Extract each line of the records below that contains the string "footwear". Case counts.
________________________
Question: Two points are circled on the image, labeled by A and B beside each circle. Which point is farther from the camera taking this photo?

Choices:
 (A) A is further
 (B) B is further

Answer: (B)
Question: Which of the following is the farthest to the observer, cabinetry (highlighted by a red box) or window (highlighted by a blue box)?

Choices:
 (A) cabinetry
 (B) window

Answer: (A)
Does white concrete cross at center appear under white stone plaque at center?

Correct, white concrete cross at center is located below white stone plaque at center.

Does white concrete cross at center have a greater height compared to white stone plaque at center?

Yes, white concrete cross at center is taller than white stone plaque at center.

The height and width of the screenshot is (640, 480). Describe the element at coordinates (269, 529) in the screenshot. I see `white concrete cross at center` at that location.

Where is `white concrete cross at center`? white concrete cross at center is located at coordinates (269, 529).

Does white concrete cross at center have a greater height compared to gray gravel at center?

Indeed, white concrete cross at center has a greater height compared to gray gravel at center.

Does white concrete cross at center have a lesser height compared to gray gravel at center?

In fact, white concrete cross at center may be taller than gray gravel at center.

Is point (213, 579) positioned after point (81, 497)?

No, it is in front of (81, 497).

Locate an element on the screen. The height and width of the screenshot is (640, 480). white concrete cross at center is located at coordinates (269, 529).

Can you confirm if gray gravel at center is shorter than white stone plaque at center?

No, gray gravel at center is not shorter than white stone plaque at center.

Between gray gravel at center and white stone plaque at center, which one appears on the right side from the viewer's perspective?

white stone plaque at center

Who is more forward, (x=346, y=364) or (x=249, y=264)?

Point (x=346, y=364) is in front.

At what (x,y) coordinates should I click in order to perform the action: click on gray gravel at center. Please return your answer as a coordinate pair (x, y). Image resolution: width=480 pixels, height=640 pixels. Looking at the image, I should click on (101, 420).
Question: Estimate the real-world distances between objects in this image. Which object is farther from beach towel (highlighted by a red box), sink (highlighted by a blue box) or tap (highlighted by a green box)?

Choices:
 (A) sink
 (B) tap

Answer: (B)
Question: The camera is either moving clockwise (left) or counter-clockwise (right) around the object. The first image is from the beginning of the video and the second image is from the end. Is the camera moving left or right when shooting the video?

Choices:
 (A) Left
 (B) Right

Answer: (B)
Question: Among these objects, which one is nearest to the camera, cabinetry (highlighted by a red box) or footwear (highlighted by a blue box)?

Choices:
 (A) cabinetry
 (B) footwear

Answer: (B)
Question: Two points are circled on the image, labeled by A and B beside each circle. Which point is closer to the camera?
________________________
[FULL OUTPUT]:
Question: Among these objects, which one is nearest to the camera, cabinetry (highlighted by a red box) or footwear (highlighted by a blue box)?
 (B) footwear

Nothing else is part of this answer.